— START Given records —

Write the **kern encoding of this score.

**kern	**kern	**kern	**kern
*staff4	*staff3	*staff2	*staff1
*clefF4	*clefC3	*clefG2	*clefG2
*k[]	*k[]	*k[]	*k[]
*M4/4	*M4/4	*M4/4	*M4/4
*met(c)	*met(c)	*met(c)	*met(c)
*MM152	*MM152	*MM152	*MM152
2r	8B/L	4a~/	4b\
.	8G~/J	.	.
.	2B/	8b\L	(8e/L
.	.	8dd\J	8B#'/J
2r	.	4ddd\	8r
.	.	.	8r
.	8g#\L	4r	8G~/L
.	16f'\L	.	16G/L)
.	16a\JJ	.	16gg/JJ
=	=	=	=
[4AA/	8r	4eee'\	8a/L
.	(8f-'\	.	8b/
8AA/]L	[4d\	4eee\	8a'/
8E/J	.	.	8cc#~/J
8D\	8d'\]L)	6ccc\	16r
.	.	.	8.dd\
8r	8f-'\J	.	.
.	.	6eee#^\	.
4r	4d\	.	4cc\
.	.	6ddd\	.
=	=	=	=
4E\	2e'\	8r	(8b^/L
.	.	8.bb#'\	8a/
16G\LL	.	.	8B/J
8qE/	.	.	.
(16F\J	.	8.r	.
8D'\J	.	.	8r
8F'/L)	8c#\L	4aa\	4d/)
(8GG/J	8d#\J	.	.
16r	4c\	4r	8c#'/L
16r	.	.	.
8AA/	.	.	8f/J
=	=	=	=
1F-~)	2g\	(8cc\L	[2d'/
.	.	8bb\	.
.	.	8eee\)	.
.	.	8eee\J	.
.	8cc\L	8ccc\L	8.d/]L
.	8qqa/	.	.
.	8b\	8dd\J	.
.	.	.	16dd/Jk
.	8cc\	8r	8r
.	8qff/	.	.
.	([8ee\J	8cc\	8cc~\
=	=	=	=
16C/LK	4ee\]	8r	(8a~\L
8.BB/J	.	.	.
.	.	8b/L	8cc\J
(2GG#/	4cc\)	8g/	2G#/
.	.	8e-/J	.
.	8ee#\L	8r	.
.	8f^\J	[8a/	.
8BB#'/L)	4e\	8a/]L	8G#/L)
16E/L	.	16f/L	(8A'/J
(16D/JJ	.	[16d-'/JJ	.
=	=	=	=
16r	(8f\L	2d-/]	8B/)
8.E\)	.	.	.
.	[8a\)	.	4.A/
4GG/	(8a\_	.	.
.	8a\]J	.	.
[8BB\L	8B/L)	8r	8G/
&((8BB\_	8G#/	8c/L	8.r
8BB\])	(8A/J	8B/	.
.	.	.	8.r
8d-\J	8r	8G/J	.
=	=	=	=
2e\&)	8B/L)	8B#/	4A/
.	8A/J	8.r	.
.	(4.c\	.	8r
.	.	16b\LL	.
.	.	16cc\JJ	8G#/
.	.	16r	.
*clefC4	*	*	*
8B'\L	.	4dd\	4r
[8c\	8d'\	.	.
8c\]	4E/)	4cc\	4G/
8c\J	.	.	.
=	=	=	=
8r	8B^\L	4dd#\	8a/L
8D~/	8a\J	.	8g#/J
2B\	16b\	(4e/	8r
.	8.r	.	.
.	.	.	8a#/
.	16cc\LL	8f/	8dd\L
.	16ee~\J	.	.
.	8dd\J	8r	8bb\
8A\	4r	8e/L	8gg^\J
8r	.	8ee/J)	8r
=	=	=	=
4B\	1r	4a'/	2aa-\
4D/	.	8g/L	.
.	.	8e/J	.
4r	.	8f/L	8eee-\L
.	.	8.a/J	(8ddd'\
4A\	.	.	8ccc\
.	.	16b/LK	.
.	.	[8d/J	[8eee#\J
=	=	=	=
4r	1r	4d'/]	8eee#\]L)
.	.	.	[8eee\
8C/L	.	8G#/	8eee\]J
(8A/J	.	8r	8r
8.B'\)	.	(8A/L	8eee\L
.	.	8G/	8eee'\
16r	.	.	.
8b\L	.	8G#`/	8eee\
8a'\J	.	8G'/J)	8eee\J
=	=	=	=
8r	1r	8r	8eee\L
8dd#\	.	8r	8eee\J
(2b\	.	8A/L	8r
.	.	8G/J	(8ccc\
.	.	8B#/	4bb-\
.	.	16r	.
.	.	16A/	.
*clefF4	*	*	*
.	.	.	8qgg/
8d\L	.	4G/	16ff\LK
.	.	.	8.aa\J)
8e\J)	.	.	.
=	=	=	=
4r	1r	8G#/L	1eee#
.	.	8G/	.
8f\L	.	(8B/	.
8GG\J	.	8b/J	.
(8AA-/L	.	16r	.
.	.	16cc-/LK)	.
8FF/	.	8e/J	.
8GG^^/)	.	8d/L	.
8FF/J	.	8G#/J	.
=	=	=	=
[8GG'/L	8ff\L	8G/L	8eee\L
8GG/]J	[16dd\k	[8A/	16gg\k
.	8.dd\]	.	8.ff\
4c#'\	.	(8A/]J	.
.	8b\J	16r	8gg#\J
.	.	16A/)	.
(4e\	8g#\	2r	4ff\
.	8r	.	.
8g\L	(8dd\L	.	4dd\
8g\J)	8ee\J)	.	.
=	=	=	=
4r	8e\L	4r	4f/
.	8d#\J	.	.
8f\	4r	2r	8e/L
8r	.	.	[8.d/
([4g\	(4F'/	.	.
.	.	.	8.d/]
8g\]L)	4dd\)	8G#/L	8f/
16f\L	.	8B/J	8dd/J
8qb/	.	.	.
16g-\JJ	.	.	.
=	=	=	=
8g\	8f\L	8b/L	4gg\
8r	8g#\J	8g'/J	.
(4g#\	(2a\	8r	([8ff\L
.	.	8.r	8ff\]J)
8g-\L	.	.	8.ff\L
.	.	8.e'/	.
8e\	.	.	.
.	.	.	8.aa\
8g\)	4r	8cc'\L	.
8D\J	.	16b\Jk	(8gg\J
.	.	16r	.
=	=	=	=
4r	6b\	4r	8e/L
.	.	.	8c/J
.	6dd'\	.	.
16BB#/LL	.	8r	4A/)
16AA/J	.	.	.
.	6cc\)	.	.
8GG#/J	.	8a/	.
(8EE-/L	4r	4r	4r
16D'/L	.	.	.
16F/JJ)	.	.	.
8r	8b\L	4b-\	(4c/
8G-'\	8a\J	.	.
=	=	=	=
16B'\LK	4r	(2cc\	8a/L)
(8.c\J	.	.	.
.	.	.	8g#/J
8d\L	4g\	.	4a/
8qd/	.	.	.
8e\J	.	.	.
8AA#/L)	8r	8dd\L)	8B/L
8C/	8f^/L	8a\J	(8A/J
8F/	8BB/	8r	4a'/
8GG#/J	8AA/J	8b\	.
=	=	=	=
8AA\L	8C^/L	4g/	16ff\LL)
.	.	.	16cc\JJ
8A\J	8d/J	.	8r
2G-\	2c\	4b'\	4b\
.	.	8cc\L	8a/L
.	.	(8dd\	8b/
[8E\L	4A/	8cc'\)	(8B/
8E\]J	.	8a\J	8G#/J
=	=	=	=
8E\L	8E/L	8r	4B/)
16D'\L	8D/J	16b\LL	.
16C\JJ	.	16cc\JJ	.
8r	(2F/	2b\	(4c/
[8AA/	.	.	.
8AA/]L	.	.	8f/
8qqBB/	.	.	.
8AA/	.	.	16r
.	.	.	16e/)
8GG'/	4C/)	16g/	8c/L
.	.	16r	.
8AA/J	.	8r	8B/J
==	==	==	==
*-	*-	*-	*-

— END Given records —

Given problem => Copy every line of the data above that contains the string "kern", treating uppercase and lowercase letters as different.

Task response =>
Write the **kern encoding of this score.
**kern	**kern	**kern	**kern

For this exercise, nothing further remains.